Exercise objective — Would you print every entry below exactly as written, omitting the images?

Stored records
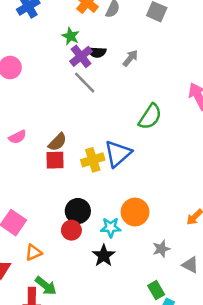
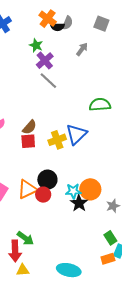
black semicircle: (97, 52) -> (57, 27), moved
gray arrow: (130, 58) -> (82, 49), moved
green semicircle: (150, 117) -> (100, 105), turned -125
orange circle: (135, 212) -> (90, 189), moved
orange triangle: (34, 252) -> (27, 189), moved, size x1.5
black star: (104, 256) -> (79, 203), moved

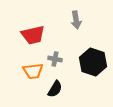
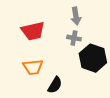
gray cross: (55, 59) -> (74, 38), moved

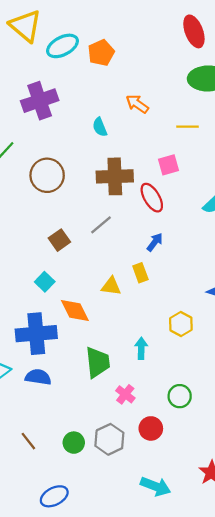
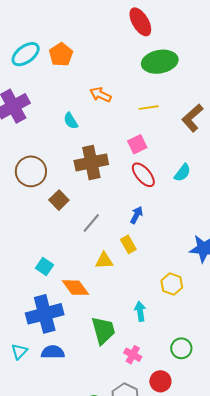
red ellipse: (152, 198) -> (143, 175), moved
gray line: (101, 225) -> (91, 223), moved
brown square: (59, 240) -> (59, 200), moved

Finished task —
black semicircle: (97, 52) -> (57, 27), moved
gray arrow: (130, 58) -> (82, 49), moved
green semicircle: (150, 117) -> (100, 105), turned -125
orange circle: (135, 212) -> (90, 189), moved
orange triangle: (34, 252) -> (27, 189), moved, size x1.5
black star: (104, 256) -> (79, 203), moved

gray cross: (55, 59) -> (74, 38), moved

red ellipse: (152, 198) -> (143, 175), moved
gray line: (101, 225) -> (91, 223), moved
brown square: (59, 240) -> (59, 200), moved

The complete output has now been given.